───── DATA SUPPLIED

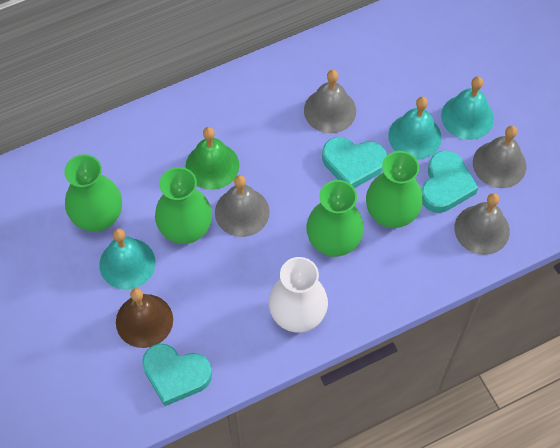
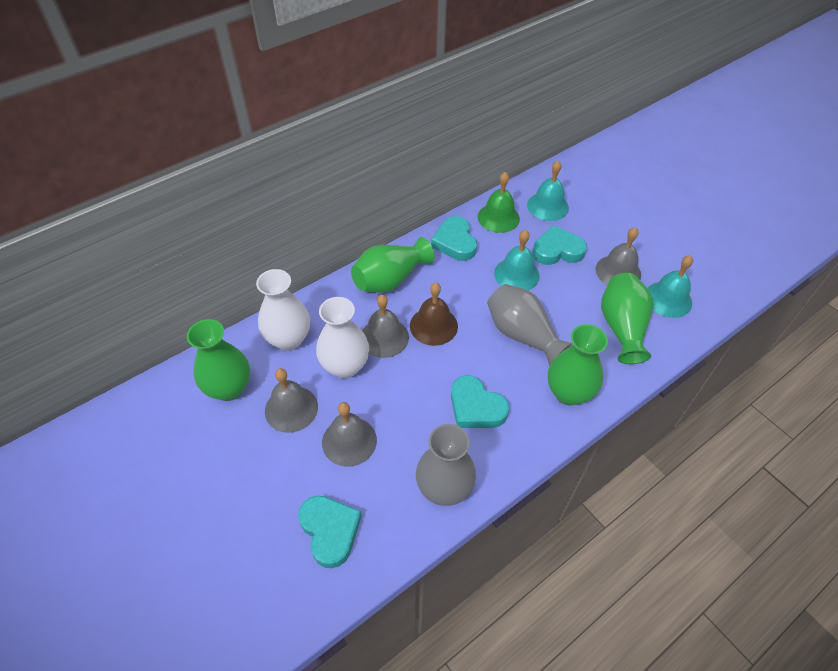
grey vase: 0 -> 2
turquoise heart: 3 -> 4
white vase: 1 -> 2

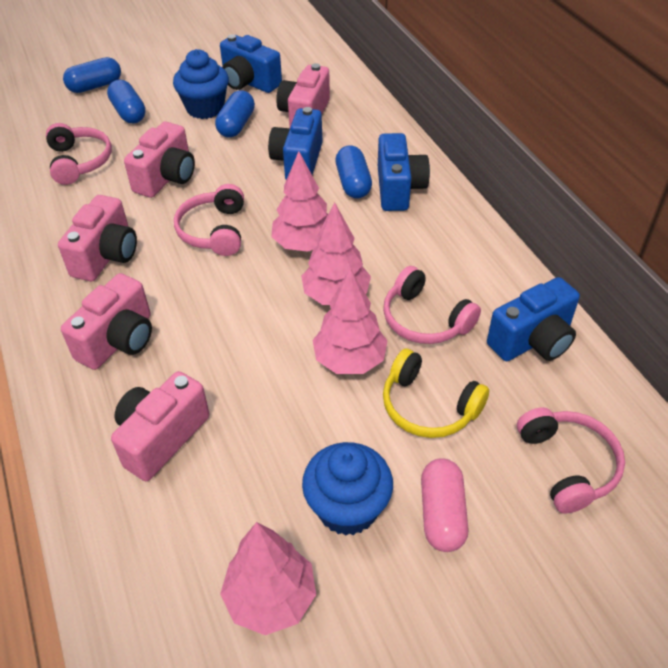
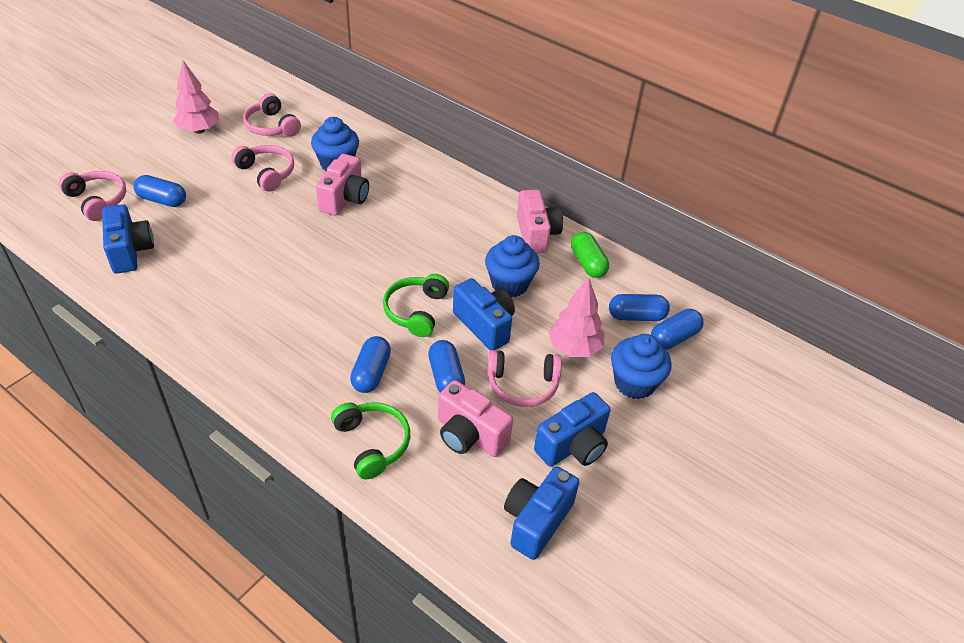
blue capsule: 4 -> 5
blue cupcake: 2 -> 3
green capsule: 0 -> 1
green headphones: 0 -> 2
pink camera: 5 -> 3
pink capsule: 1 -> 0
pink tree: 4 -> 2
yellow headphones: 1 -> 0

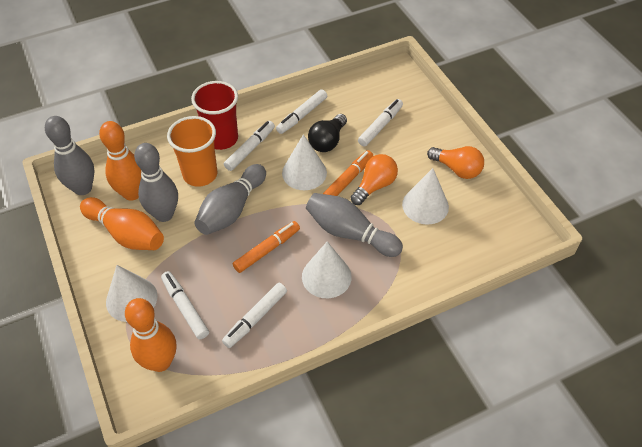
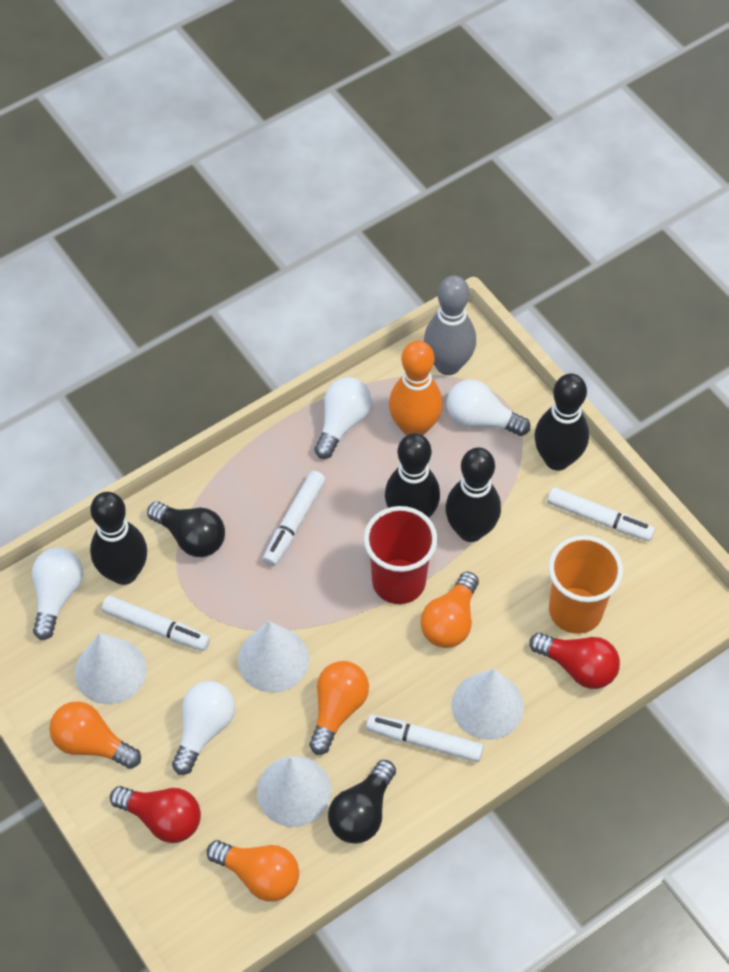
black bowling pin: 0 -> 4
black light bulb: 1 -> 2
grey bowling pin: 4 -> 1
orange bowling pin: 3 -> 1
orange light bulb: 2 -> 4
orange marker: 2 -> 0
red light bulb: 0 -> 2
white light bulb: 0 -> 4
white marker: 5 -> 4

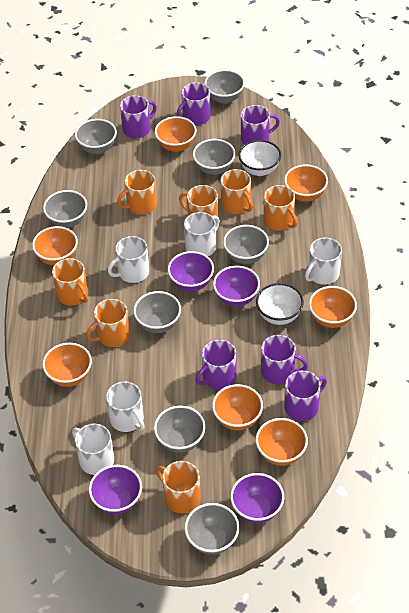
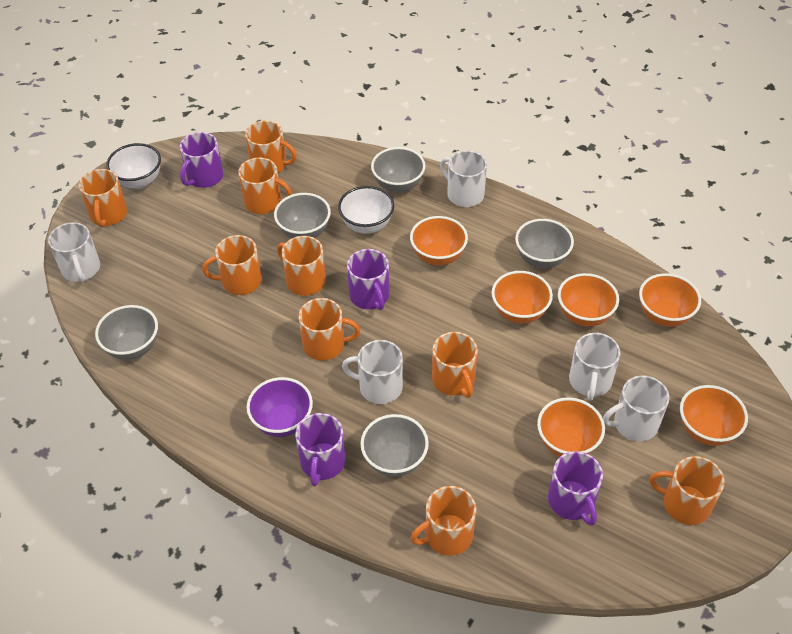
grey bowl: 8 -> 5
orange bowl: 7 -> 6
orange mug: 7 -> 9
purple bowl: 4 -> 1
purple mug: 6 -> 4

──────────
───── DATA SUPPLIED

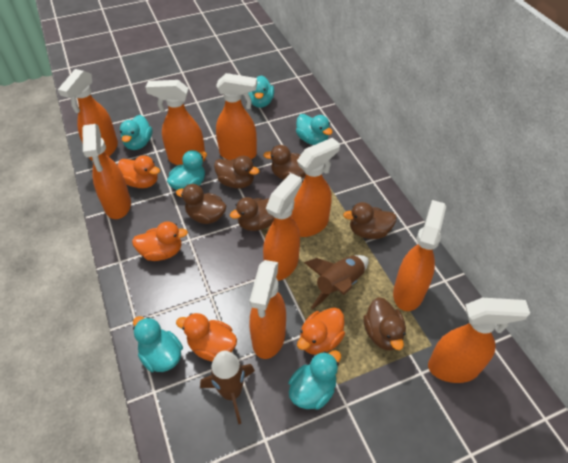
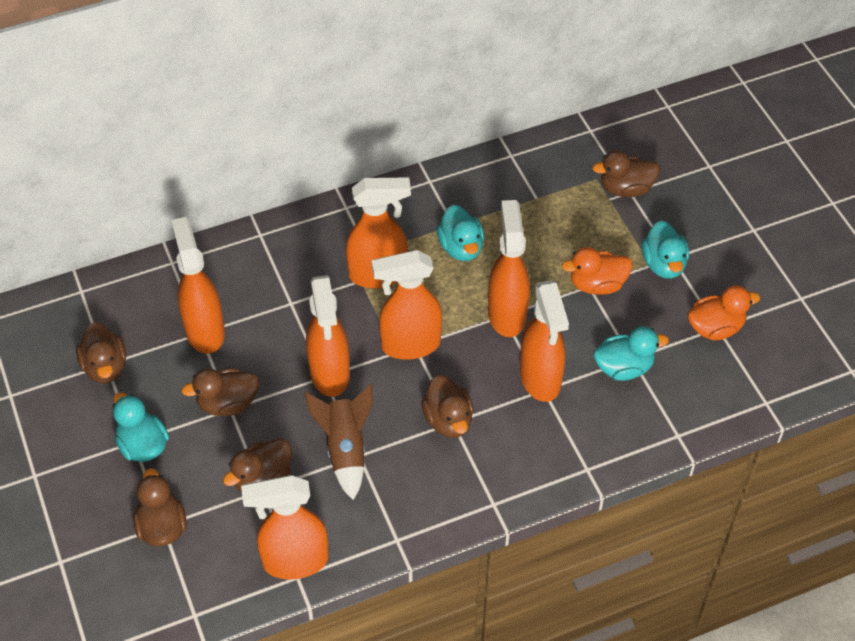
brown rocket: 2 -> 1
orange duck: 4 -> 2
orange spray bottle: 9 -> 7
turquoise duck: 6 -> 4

──────────

• TASK REQUIREMENTS: Could you state the number of lines above in which the word "black" appears? Give that number by itself.

• TASK OUTPUT: 2